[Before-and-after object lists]
....
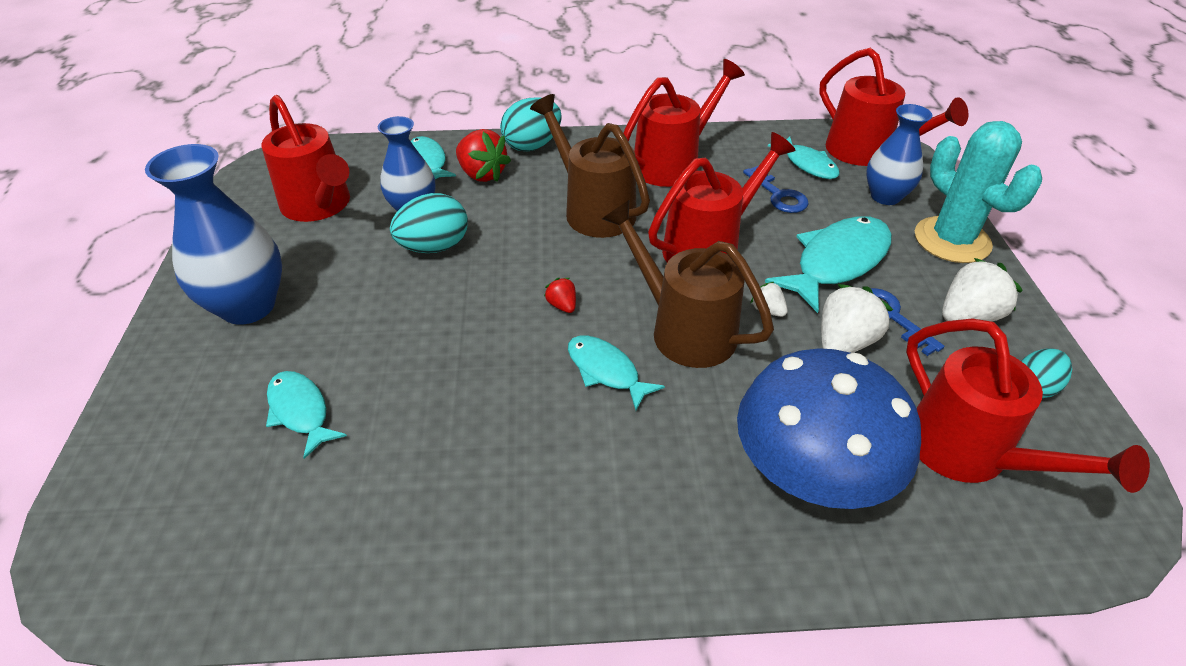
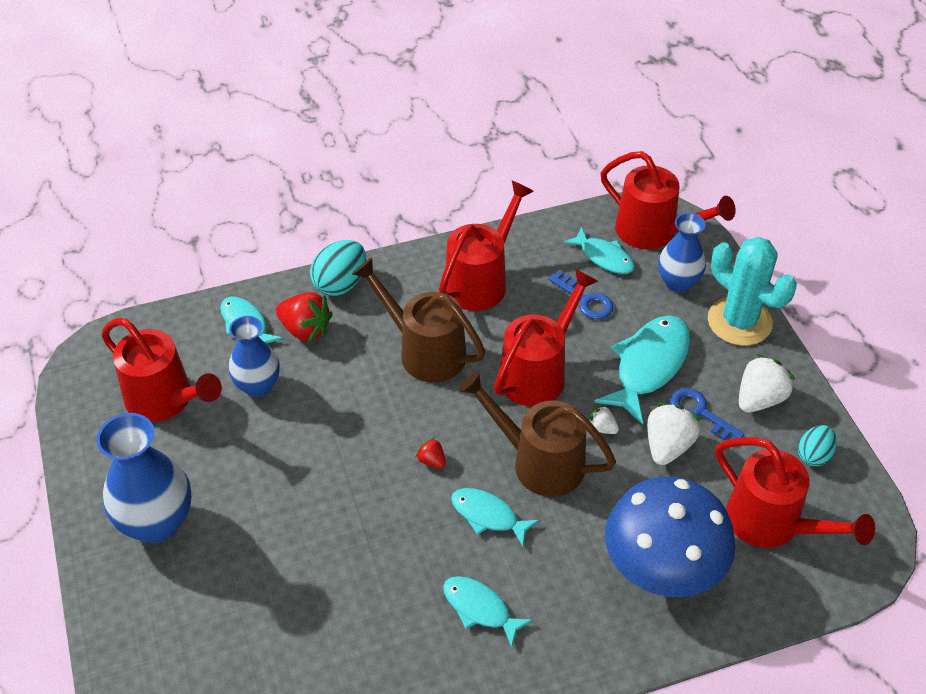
camera: 15 degrees left, 5 degrees up
(300, 411) = (255, 609): turquoise fish -> turquoise fish (480, 608)
(434, 247) = (295, 424): turquoise egg -> none

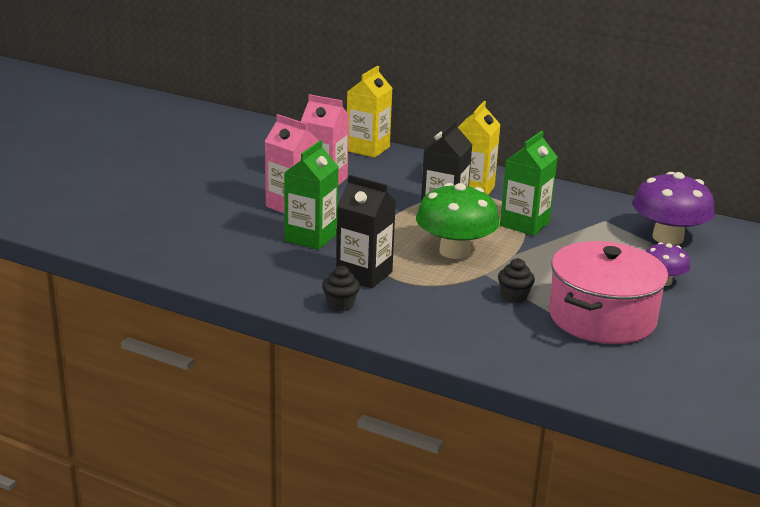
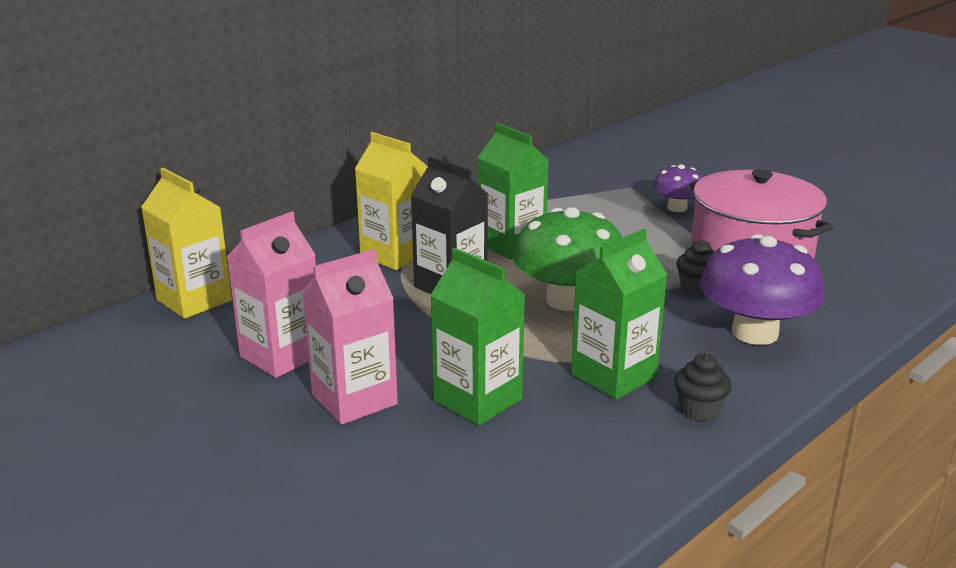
camera: 70 degrees left, 0 degrees up
(364, 274) = (613, 376): black carton -> green carton
(667, 238) = (580, 184): purple mushroom -> purple mushroom (755, 333)

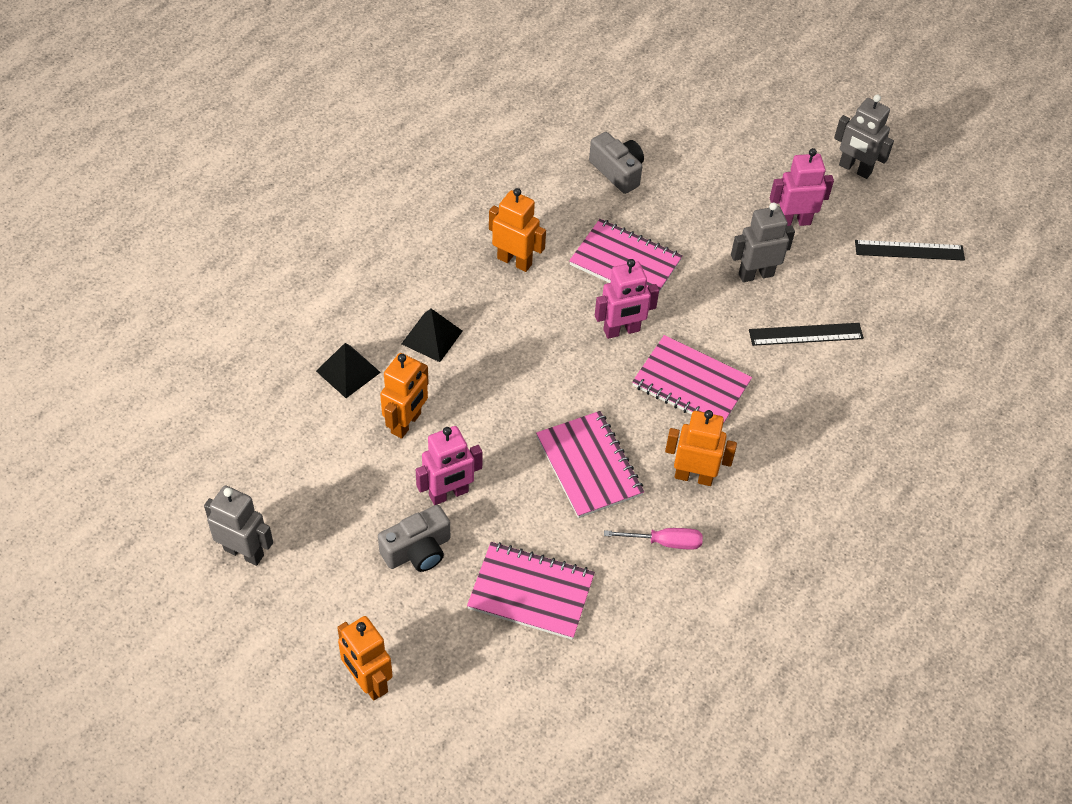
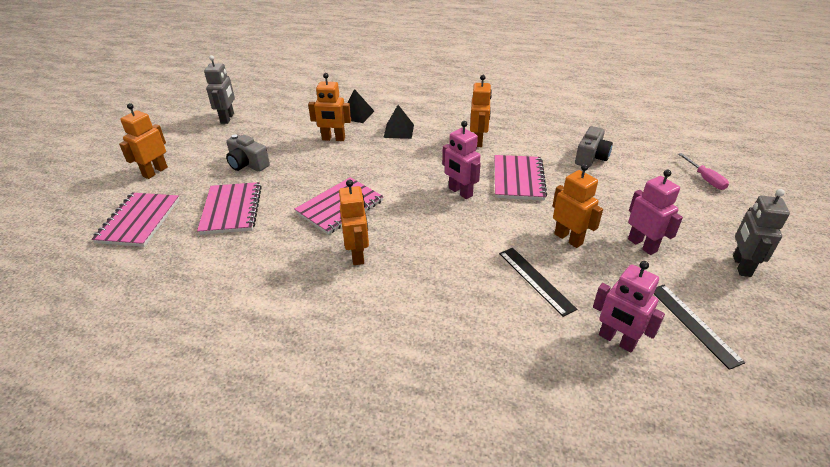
camera: 70 degrees right, 15 degrees down
(449, 494) = (291, 164): pink robot -> pink robot (616, 340)
(664, 542) = (293, 255): pink screwdriver -> pink screwdriver (705, 179)
(691, 384) = (438, 233): pink notebook -> pink notebook (139, 221)
(756, 274) = (568, 238): grey robot -> orange robot

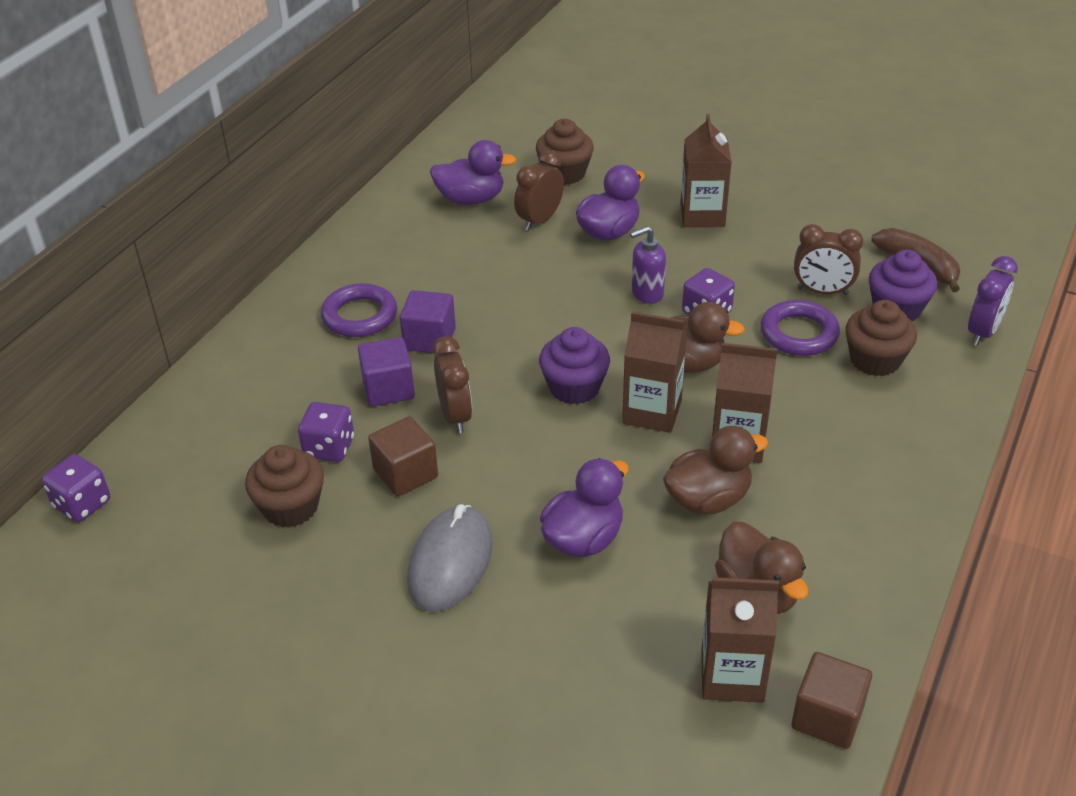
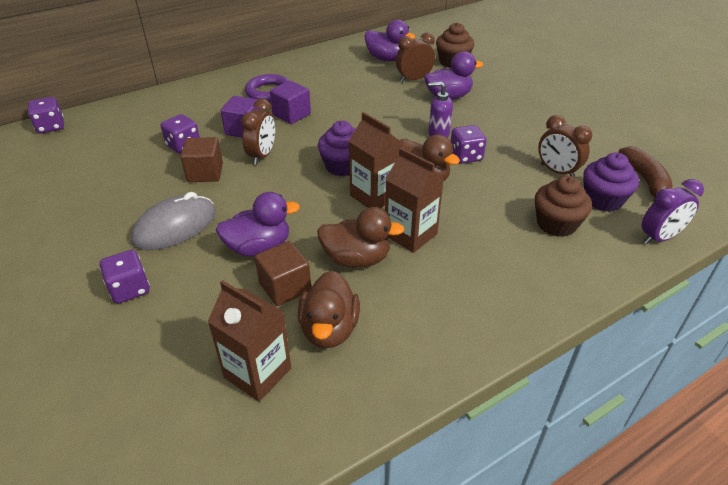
camera: 30 degrees right, 0 degrees up
(290, 507) = (133, 166): brown cupcake -> none
(485, 664) = (130, 289): none -> purple dice
(702, 215) = (516, 106): brown carton -> none
(799, 333) = (516, 189): purple ring -> none
(827, 717) = (290, 436): brown cube -> brown cube (285, 287)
....
* [Description of the task]
Reproduce exactly, with no pictures, the lines above from the one holding "(667, 238) = (580, 184): purple" to the one holding "(290, 507) = (133, 166): brown", inclusive.

* [Answer to the problem]
(667, 238) = (580, 184): purple mushroom -> purple mushroom (755, 333)

camera: 70 degrees right, 15 degrees down
(449, 494) = (291, 164): pink robot -> pink robot (616, 340)
(664, 542) = (293, 255): pink screwdriver -> pink screwdriver (705, 179)
(691, 384) = (438, 233): pink notebook -> pink notebook (139, 221)
(756, 274) = (568, 238): grey robot -> orange robot

camera: 30 degrees right, 0 degrees up
(290, 507) = (133, 166): brown cupcake -> none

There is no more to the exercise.